• Work instructions
Quote all of the rows below word for word, leaving out the pictures.

Data records:
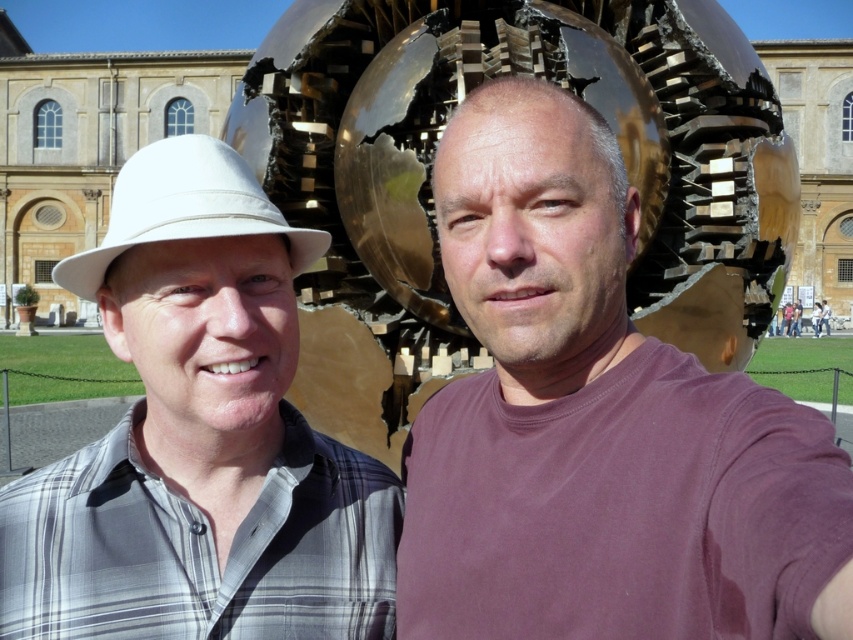
Who is taller, white fabric baseball hat at left or matte white hat at upper left?

Standing taller between the two is white fabric baseball hat at left.

Does white fabric baseball hat at left appear over matte white hat at upper left?

Indeed, white fabric baseball hat at left is positioned over matte white hat at upper left.

Which is in front, point (193, 150) or point (787, 308)?

Point (193, 150) is in front.

The width and height of the screenshot is (853, 640). What are the coordinates of `white fabric baseball hat at left` in the screenshot? It's located at (184, 209).

Can you confirm if white matte hat at left is positioned to the right of matte white hat at upper left?

In fact, white matte hat at left is to the left of matte white hat at upper left.

Describe the element at coordinates (200, 438) in the screenshot. This screenshot has height=640, width=853. I see `white matte hat at left` at that location.

Between point (90, 253) and point (793, 324), which one is positioned behind?

The point (793, 324) is more distant.

Locate an element on the screen. Image resolution: width=853 pixels, height=640 pixels. white matte hat at left is located at coordinates (200, 438).

Can you confirm if gold reflective globe at center is bigger than white fabric baseball hat at left?

Indeed, gold reflective globe at center has a larger size compared to white fabric baseball hat at left.

Can you confirm if gold reflective globe at center is taller than white fabric baseball hat at left?

Indeed, gold reflective globe at center has a greater height compared to white fabric baseball hat at left.

Between point (668, 90) and point (206, 221), which one is positioned behind?

Point (668, 90)

This screenshot has height=640, width=853. I want to click on gold reflective globe at center, so click(492, 76).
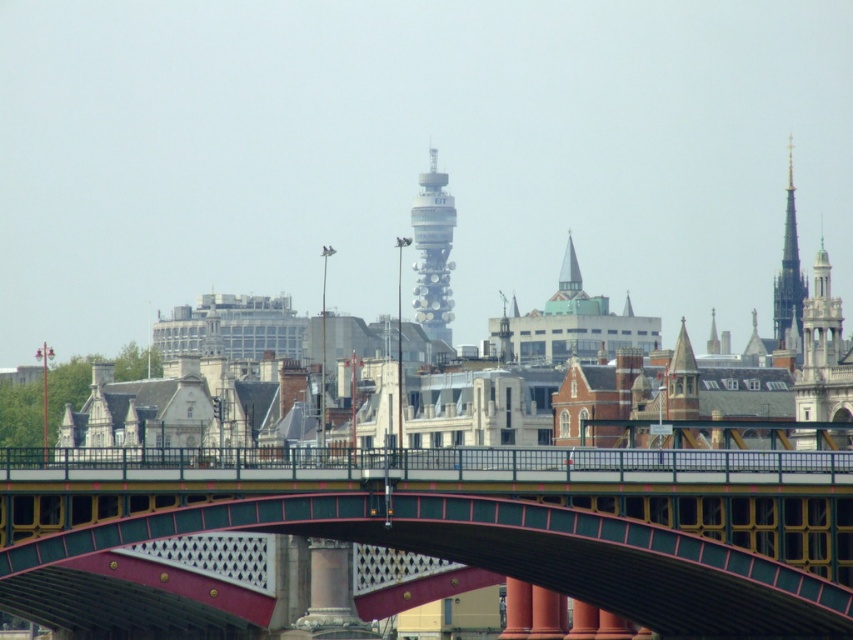
Which of these two, metallic red bridge at center or gold textured spire at upper right, stands taller?

Standing taller between the two is metallic red bridge at center.

Is metallic red bridge at center positioned in front of gold textured spire at upper right?

Yes, metallic red bridge at center is closer to the viewer.

Find the location of `metallic red bridge at center`. metallic red bridge at center is located at coordinates (431, 532).

Identify the location of metallic red bridge at center. (431, 532).

Is gold textured spire at upper right bigger than golden spire at upper right?

Actually, gold textured spire at upper right might be smaller than golden spire at upper right.

Does gold textured spire at upper right come behind golden spire at upper right?

No, it is not.

Is point (814, 388) closer to viewer compared to point (798, 289)?

Yes, point (814, 388) is closer to viewer.

Locate an element on the screen. This screenshot has width=853, height=640. gold textured spire at upper right is located at coordinates (822, 353).

Does silver metallic bt tower at center have a smaller size compared to golden spire at upper right?

Yes, silver metallic bt tower at center is smaller than golden spire at upper right.

From the picture: Does silver metallic bt tower at center have a lesser height compared to golden spire at upper right?

Yes.

Is point (439, 189) farther from viewer compared to point (788, 272)?

Yes, it is behind point (788, 272).

Locate an element on the screen. Image resolution: width=853 pixels, height=640 pixels. silver metallic bt tower at center is located at coordinates (432, 252).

• Result of the task
Who is taller, white fabric baseball hat at left or matte white hat at upper left?

Standing taller between the two is white fabric baseball hat at left.

Does white fabric baseball hat at left appear over matte white hat at upper left?

Indeed, white fabric baseball hat at left is positioned over matte white hat at upper left.

Which is in front, point (193, 150) or point (787, 308)?

Point (193, 150) is in front.

The width and height of the screenshot is (853, 640). What are the coordinates of `white fabric baseball hat at left` in the screenshot? It's located at (184, 209).

Can you confirm if white matte hat at left is positioned to the right of matte white hat at upper left?

In fact, white matte hat at left is to the left of matte white hat at upper left.

Describe the element at coordinates (200, 438) in the screenshot. This screenshot has height=640, width=853. I see `white matte hat at left` at that location.

Between point (90, 253) and point (793, 324), which one is positioned behind?

The point (793, 324) is more distant.

Locate an element on the screen. Image resolution: width=853 pixels, height=640 pixels. white matte hat at left is located at coordinates (200, 438).

Can you confirm if gold reflective globe at center is bigger than white fabric baseball hat at left?

Indeed, gold reflective globe at center has a larger size compared to white fabric baseball hat at left.

Can you confirm if gold reflective globe at center is taller than white fabric baseball hat at left?

Indeed, gold reflective globe at center has a greater height compared to white fabric baseball hat at left.

Between point (668, 90) and point (206, 221), which one is positioned behind?

Point (668, 90)

This screenshot has height=640, width=853. I want to click on gold reflective globe at center, so click(492, 76).
Which of these two, metallic red bridge at center or gold textured spire at upper right, stands taller?

Standing taller between the two is metallic red bridge at center.

Is metallic red bridge at center positioned in front of gold textured spire at upper right?

Yes, metallic red bridge at center is closer to the viewer.

Find the location of `metallic red bridge at center`. metallic red bridge at center is located at coordinates (431, 532).

Identify the location of metallic red bridge at center. (431, 532).

Is gold textured spire at upper right bigger than golden spire at upper right?

Actually, gold textured spire at upper right might be smaller than golden spire at upper right.

Does gold textured spire at upper right come behind golden spire at upper right?

No, it is not.

Is point (814, 388) closer to viewer compared to point (798, 289)?

Yes, point (814, 388) is closer to viewer.

Locate an element on the screen. This screenshot has width=853, height=640. gold textured spire at upper right is located at coordinates (822, 353).

Does silver metallic bt tower at center have a smaller size compared to golden spire at upper right?

Yes, silver metallic bt tower at center is smaller than golden spire at upper right.

From the picture: Does silver metallic bt tower at center have a lesser height compared to golden spire at upper right?

Yes.

Is point (439, 189) farther from viewer compared to point (788, 272)?

Yes, it is behind point (788, 272).

Locate an element on the screen. Image resolution: width=853 pixels, height=640 pixels. silver metallic bt tower at center is located at coordinates (432, 252).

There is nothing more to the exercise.